### What needs to be done
Here are records with pictures in them. Copy all of them exactly and leave the pictures out.

### Information shown
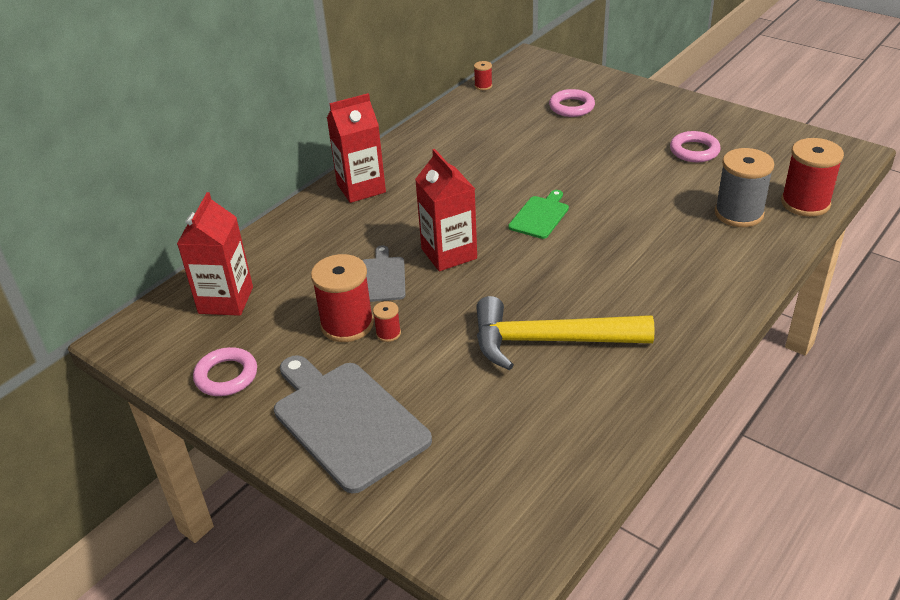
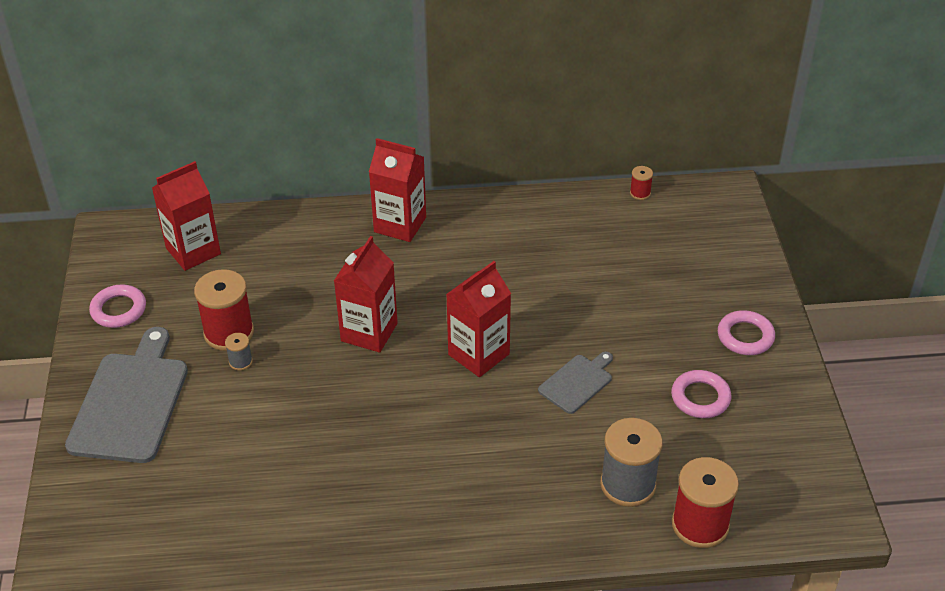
camera: 45 degrees right, 5 degrees up
(382, 277) = (301, 314): grey cutting board -> grey cutting board (577, 382)
(388, 333) = (240, 362): red spool -> grey spool
(540, 216) = (479, 354): green cutting board -> red carton
(549, 341) = (320, 459): yellow hammer -> none
(571, 107) = (676, 271): pink ring -> pink ring (745, 336)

### Task solution
camera: 45 degrees right, 5 degrees up
(382, 277) = (301, 314): grey cutting board -> grey cutting board (577, 382)
(388, 333) = (240, 362): red spool -> grey spool
(540, 216) = (479, 354): green cutting board -> red carton
(549, 341) = (320, 459): yellow hammer -> none
(571, 107) = (676, 271): pink ring -> pink ring (745, 336)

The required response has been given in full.